■ WORK REQUIRED:
Reproduce the stretch of lines from the first one through the one containing "gray cross: moved 1 px right, 4 px up", unchanged.
######
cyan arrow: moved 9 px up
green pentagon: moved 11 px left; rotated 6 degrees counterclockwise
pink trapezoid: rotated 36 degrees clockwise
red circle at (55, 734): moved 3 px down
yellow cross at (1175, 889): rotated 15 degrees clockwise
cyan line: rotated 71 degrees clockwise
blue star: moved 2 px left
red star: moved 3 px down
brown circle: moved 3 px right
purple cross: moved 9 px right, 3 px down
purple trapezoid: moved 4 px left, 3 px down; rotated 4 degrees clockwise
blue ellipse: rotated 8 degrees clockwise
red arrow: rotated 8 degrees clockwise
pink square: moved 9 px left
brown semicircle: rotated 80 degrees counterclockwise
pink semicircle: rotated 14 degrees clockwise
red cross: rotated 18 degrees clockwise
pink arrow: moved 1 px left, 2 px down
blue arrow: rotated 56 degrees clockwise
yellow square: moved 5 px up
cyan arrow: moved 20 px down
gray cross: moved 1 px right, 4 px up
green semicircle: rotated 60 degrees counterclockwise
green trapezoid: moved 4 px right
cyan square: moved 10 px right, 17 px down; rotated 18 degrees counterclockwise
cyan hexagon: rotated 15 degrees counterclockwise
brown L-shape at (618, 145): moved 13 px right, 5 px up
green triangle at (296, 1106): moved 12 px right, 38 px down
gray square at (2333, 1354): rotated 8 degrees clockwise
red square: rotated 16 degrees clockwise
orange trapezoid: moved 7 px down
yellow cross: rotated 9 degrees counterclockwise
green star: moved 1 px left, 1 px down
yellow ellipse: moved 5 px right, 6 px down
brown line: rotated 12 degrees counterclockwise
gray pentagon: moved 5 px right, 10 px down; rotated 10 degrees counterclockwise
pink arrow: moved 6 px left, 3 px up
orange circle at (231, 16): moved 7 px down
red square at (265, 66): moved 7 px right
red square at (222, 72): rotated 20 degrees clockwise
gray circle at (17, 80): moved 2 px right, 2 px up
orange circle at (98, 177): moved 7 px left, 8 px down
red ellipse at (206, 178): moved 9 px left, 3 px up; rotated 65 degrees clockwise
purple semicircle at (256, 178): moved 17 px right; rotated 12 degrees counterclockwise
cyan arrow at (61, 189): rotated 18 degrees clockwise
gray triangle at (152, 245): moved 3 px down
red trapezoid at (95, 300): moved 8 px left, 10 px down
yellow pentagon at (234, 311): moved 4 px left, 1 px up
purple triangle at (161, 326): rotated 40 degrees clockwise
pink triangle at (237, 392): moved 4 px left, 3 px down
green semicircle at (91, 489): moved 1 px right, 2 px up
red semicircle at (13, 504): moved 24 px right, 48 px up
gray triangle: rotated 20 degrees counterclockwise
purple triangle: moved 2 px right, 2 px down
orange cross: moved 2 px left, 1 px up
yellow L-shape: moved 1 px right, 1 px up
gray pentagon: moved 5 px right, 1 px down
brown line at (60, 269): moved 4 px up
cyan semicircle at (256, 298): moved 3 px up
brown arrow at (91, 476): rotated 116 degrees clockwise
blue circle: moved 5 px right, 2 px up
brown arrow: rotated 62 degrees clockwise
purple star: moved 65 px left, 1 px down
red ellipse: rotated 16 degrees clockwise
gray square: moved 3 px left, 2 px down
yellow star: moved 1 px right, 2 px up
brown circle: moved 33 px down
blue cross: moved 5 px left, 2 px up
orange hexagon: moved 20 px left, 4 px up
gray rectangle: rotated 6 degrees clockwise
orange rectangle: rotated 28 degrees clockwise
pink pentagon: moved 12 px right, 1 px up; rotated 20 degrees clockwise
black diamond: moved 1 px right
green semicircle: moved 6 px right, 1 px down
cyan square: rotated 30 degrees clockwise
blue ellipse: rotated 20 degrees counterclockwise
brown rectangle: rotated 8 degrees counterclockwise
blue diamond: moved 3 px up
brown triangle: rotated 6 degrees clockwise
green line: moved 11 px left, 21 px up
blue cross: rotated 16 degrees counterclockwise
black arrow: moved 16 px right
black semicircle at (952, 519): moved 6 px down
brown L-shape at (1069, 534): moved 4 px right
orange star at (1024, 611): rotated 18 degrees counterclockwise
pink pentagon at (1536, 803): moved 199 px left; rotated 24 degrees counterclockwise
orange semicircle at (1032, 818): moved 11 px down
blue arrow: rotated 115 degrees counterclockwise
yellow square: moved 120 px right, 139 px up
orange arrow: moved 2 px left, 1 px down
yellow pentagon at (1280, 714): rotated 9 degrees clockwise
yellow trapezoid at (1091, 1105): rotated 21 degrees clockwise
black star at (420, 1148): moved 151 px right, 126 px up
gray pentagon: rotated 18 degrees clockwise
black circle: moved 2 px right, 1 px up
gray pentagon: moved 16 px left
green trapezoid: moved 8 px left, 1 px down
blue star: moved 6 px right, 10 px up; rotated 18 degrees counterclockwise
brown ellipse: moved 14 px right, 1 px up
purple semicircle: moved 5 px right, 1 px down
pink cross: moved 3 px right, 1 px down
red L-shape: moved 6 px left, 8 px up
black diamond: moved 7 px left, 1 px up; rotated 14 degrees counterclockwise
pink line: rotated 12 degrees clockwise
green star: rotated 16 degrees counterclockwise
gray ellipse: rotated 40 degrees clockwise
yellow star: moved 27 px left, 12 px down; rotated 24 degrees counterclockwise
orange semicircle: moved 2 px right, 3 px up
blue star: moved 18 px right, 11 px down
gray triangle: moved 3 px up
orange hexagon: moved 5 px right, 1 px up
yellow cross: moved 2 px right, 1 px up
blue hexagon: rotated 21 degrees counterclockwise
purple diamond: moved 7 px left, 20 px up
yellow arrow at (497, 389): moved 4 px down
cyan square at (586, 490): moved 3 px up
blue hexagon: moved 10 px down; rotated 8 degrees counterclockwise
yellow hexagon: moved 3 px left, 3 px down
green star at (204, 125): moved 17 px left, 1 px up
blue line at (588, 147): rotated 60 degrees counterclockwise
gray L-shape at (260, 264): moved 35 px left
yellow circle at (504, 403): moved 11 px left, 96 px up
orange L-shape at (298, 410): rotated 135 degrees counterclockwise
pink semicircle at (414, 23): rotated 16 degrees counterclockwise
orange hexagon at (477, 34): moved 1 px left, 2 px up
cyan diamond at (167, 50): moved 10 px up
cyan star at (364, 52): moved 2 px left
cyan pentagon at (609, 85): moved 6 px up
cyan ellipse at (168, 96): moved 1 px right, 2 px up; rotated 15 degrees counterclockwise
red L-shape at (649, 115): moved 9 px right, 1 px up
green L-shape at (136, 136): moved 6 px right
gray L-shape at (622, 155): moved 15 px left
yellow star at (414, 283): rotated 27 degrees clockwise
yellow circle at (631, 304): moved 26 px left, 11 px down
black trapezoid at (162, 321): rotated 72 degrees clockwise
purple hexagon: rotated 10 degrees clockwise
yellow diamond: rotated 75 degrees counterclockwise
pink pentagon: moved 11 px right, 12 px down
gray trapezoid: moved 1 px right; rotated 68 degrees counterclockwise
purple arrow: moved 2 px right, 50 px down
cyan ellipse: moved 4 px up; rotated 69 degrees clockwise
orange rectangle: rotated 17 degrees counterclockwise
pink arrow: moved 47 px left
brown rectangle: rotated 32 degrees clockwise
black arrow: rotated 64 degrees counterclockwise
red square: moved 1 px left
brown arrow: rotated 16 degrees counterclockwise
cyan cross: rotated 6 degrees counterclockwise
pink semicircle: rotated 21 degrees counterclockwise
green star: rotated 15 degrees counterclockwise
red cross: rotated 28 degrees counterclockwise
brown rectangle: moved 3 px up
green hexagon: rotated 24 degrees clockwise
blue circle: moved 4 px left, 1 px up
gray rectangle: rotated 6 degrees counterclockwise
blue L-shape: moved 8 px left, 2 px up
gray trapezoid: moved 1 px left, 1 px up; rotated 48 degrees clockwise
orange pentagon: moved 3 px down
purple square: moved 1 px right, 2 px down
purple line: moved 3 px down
######
■ RESPONSE TO THIS EXERCISE:
cyan arrow: moved 9 px up
green pentagon: moved 11 px left; rotated 6 degrees counterclockwise
pink trapezoid: rotated 36 degrees clockwise
red circle at (55, 734): moved 3 px down
yellow cross at (1175, 889): rotated 15 degrees clockwise
cyan line: rotated 71 degrees clockwise
blue star: moved 2 px left
red star: moved 3 px down
brown circle: moved 3 px right
purple cross: moved 9 px right, 3 px down
purple trapezoid: moved 4 px left, 3 px down; rotated 4 degrees clockwise
blue ellipse: rotated 8 degrees clockwise
red arrow: rotated 8 degrees clockwise
pink square: moved 9 px left
brown semicircle: rotated 80 degrees counterclockwise
pink semicircle: rotated 14 degrees clockwise
red cross: rotated 18 degrees clockwise
pink arrow: moved 1 px left, 2 px down
blue arrow: rotated 56 degrees clockwise
yellow square: moved 5 px up
cyan arrow: moved 20 px down
gray cross: moved 1 px right, 4 px up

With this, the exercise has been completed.